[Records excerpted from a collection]
=====

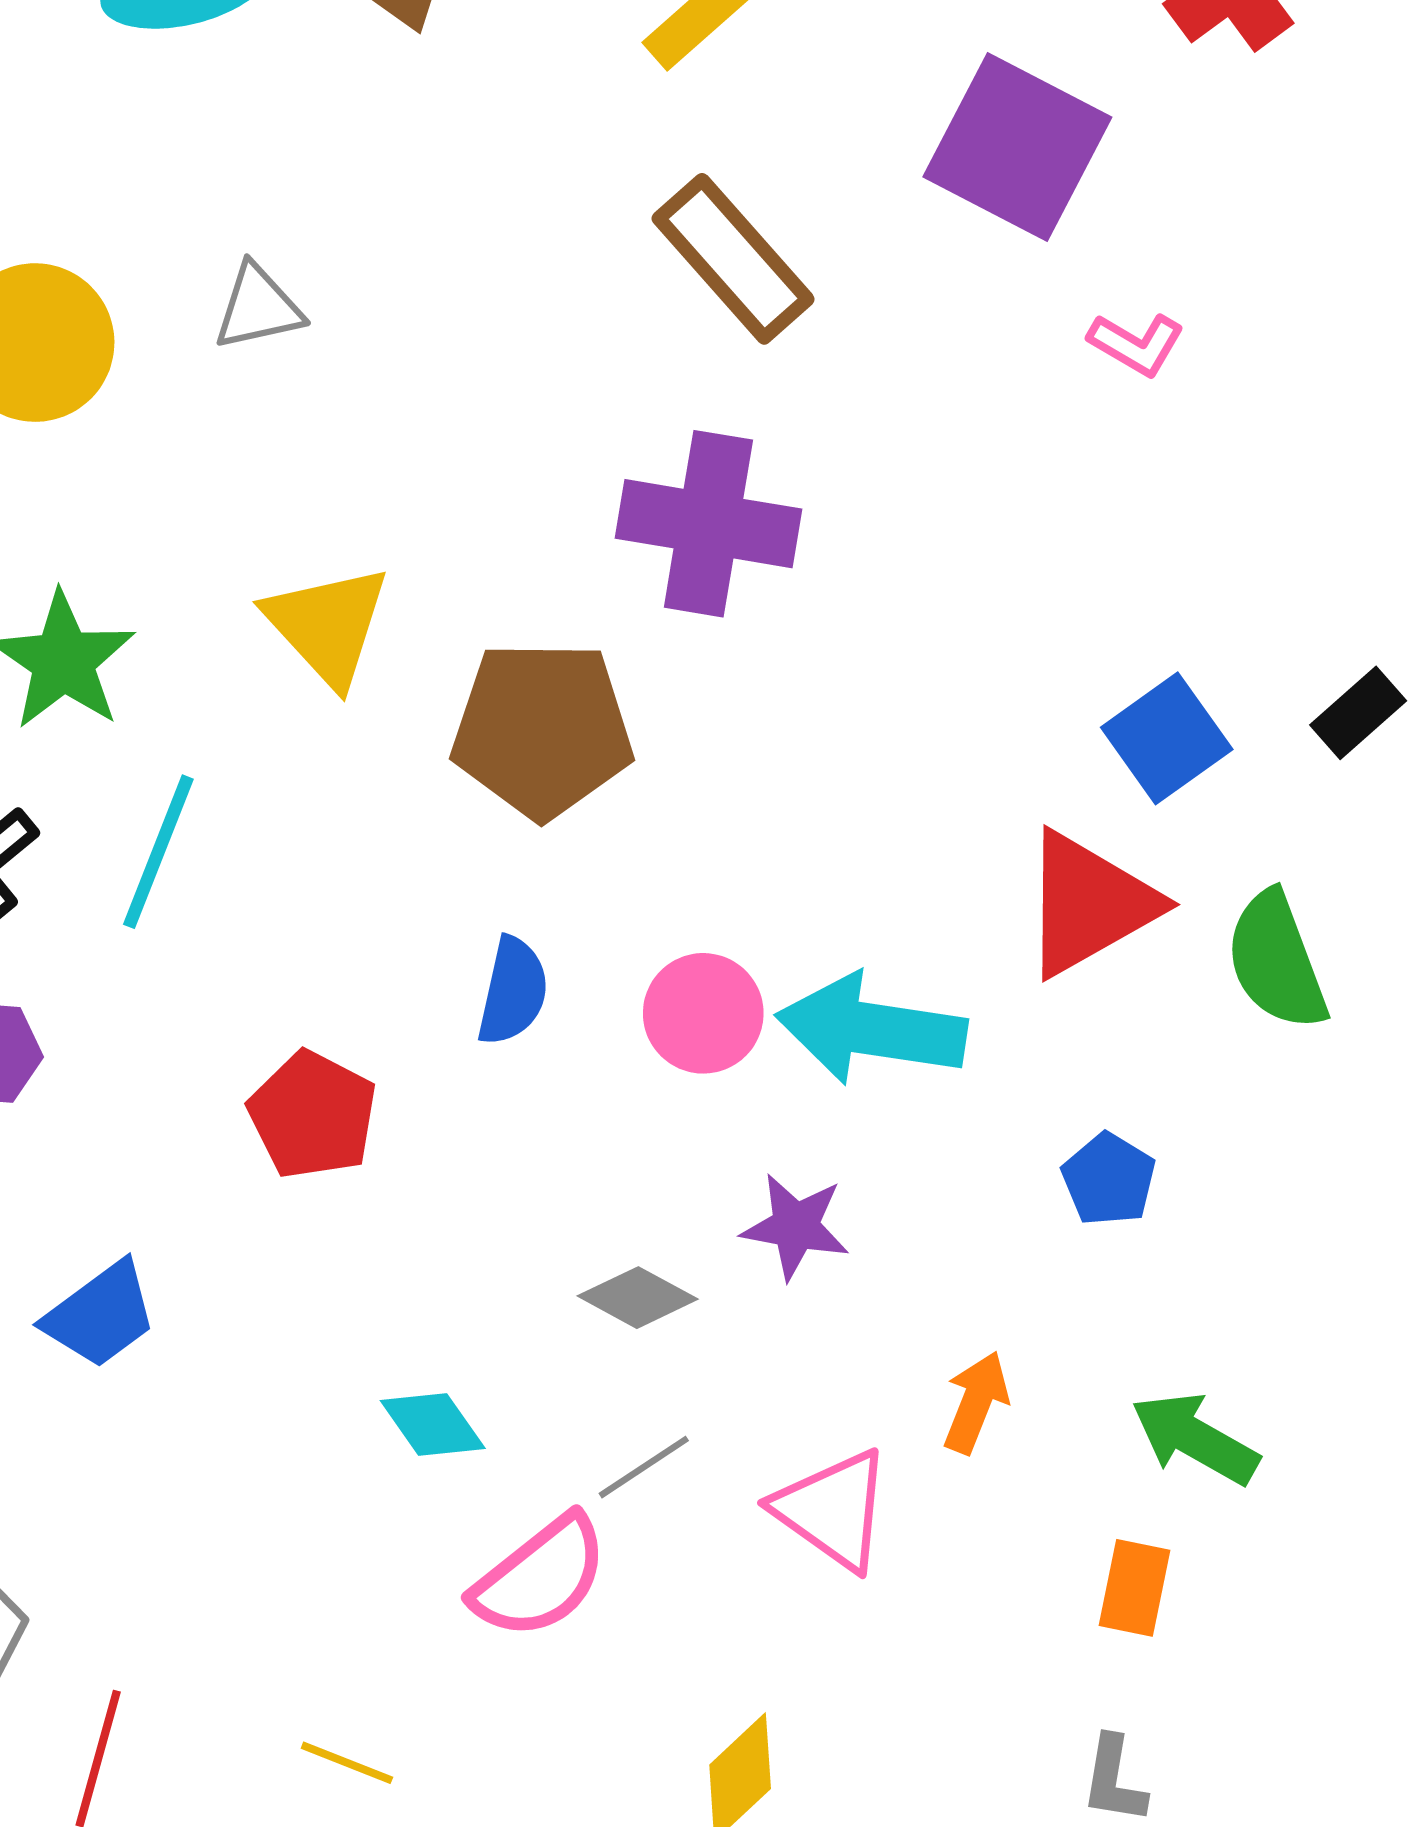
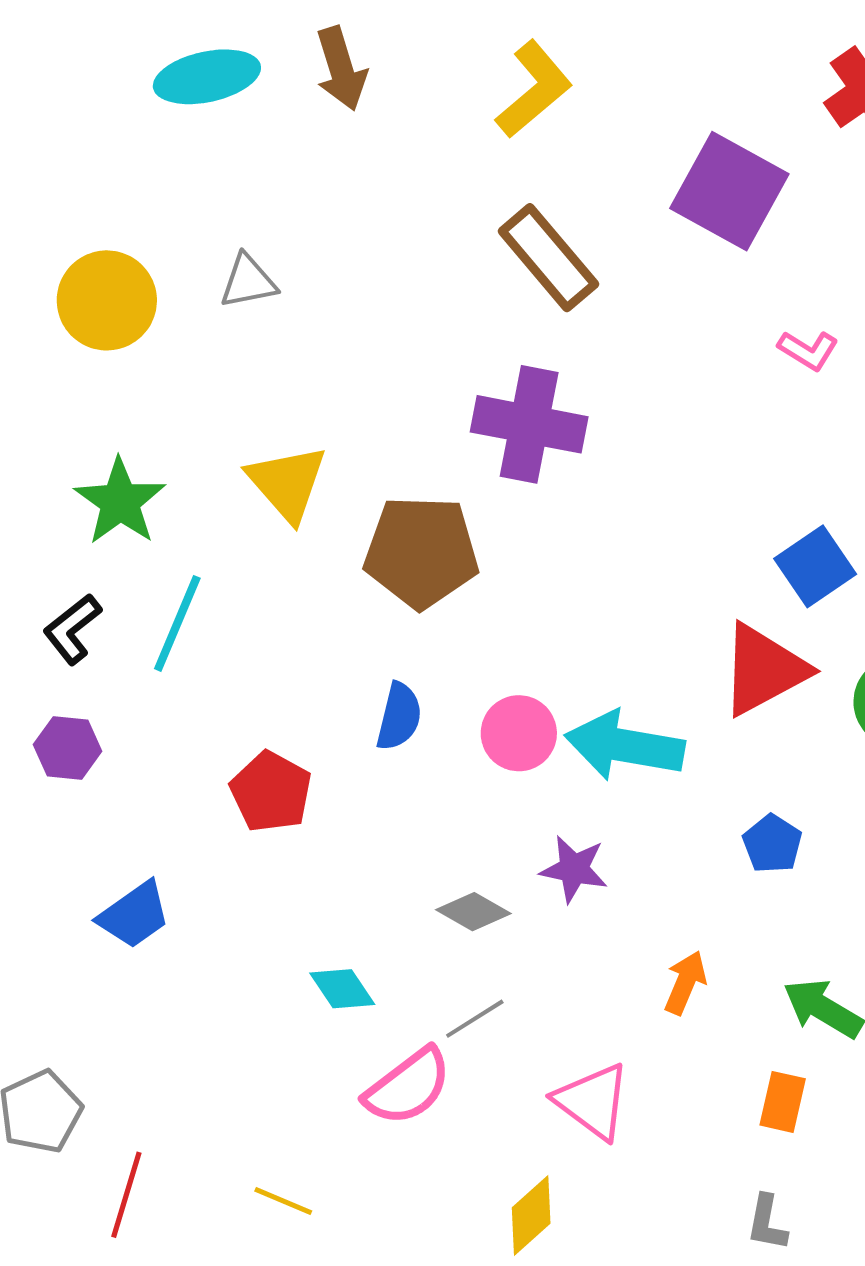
pink L-shape: (1136, 344) -> (808, 350), moved
pink triangle: (833, 1510) -> (593, 1101), moved

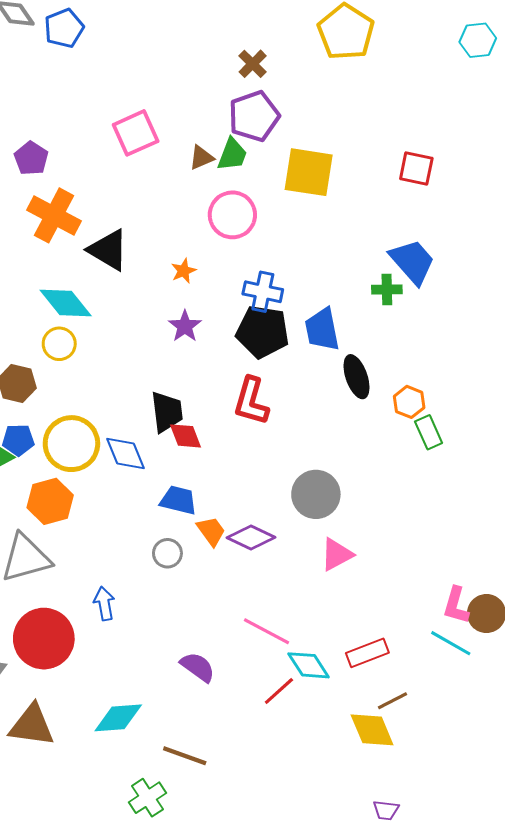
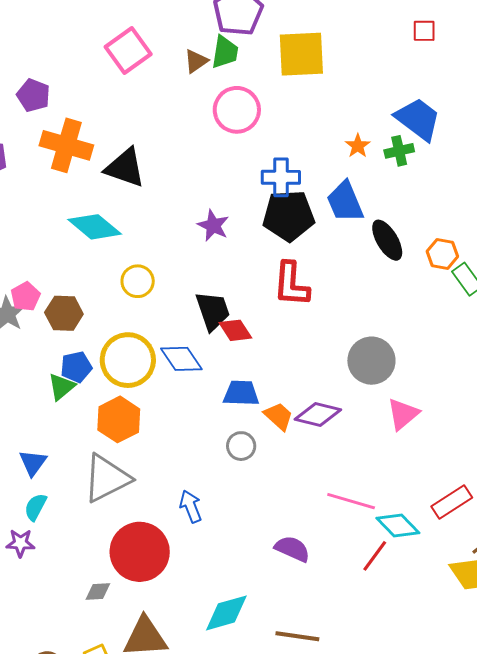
red square: (416, 168) -> (424, 31), moved, size x0.7
orange star: (184, 271) -> (358, 146), moved
yellow circle: (59, 344) -> (138, 281), moved

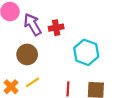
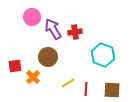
yellow line: (32, 82) -> (68, 83), moved
orange cross: (11, 87) -> (33, 77), moved

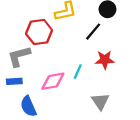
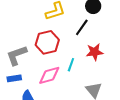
red hexagon: (39, 32) -> (47, 42), moved

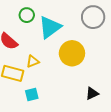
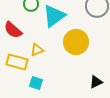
cyan square: (32, 95) -> (36, 83), turned 32

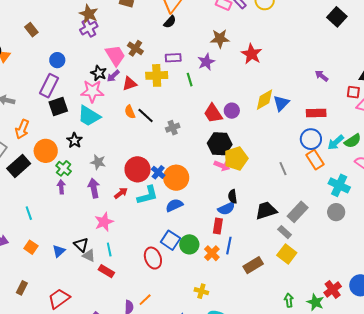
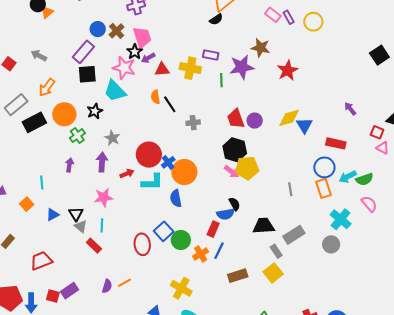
brown cross: (135, 48) -> (117, 31), moved
pink trapezoid: (115, 55) -> (142, 37), moved
purple star: (206, 62) -> (242, 67), size x1.4
blue triangle: (281, 103) -> (304, 125), turned -30
purple arrow: (61, 187) -> (70, 165), moved
black semicircle: (233, 196) -> (235, 204), turned 144
blue semicircle: (174, 205) -> (176, 198), turned -90
cyan line: (29, 213) -> (42, 182), moved
yellow cross: (201, 291) -> (181, 288), size x1.5

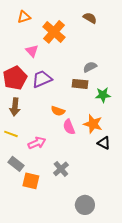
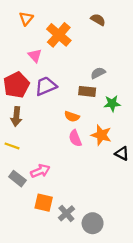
orange triangle: (24, 17) -> (26, 19), turned -32
orange semicircle: (58, 111) -> (72, 117), moved
pink arrow: (37, 143) -> (40, 171), moved
black triangle: (104, 143) -> (122, 154), moved
gray cross: (61, 169) -> (66, 213), moved
orange square: (31, 181) -> (44, 203), moved

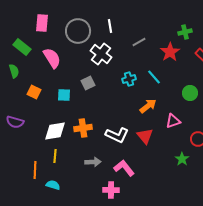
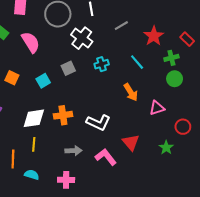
green cross: (185, 32) -> (171, 58), moved
cyan cross: (129, 79) -> (102, 64), moved
cyan square: (64, 95) -> (43, 81), turned -32
orange arrow: (148, 106) -> (131, 92), turned 96
red triangle: (145, 136) -> (131, 142), moved
pink cross: (111, 190) -> (66, 180), moved

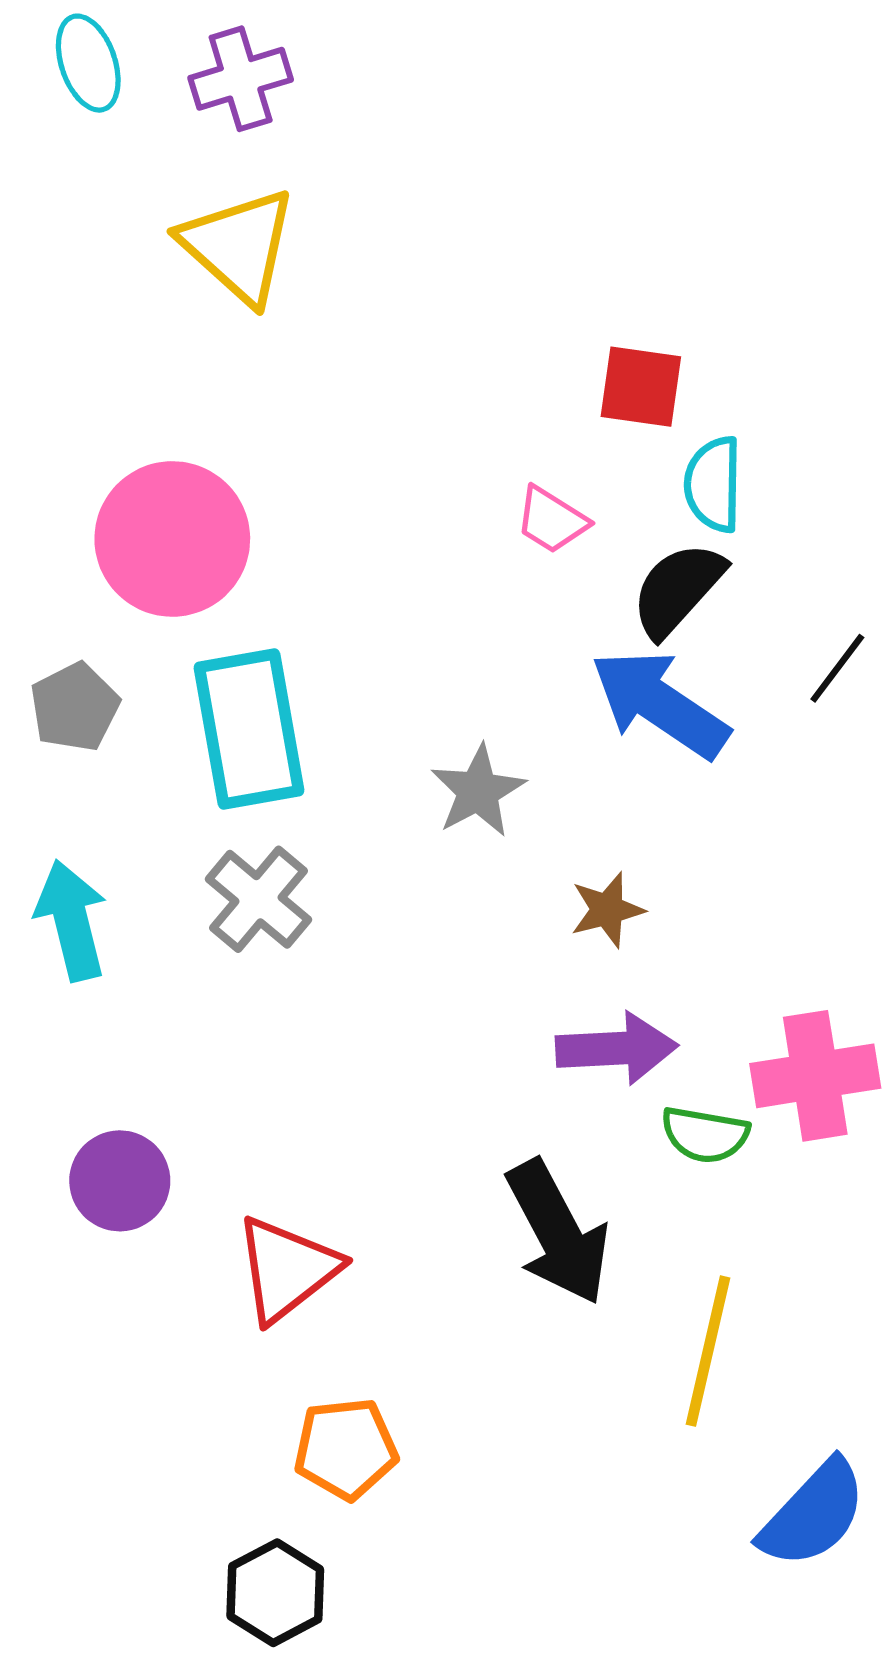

=====

Problem description: All entries must be output exactly as they stand, and every picture must be left out.

Task solution:
pink L-shape: (1136, 344) -> (808, 350), moved
pink triangle: (833, 1510) -> (593, 1101), moved

red square: (416, 168) -> (424, 31), moved, size x0.7
orange star: (184, 271) -> (358, 146), moved
yellow circle: (59, 344) -> (138, 281), moved

yellow line: (32, 82) -> (68, 83), moved
orange cross: (11, 87) -> (33, 77), moved

red hexagon: (39, 32) -> (47, 42), moved

cyan square: (32, 95) -> (36, 83), turned 32

brown cross: (135, 48) -> (117, 31), moved
pink trapezoid: (115, 55) -> (142, 37), moved
purple star: (206, 62) -> (242, 67), size x1.4
blue triangle: (281, 103) -> (304, 125), turned -30
purple arrow: (61, 187) -> (70, 165), moved
black semicircle: (233, 196) -> (235, 204), turned 144
blue semicircle: (174, 205) -> (176, 198), turned -90
cyan line: (29, 213) -> (42, 182), moved
yellow cross: (201, 291) -> (181, 288), size x1.5

orange triangle: (24, 17) -> (26, 19), turned -32
orange semicircle: (58, 111) -> (72, 117), moved
pink arrow: (37, 143) -> (40, 171), moved
black triangle: (104, 143) -> (122, 154), moved
gray cross: (61, 169) -> (66, 213), moved
orange square: (31, 181) -> (44, 203), moved

green cross: (185, 32) -> (171, 58), moved
cyan cross: (129, 79) -> (102, 64), moved
cyan square: (64, 95) -> (43, 81), turned -32
orange arrow: (148, 106) -> (131, 92), turned 96
red triangle: (145, 136) -> (131, 142), moved
pink cross: (111, 190) -> (66, 180), moved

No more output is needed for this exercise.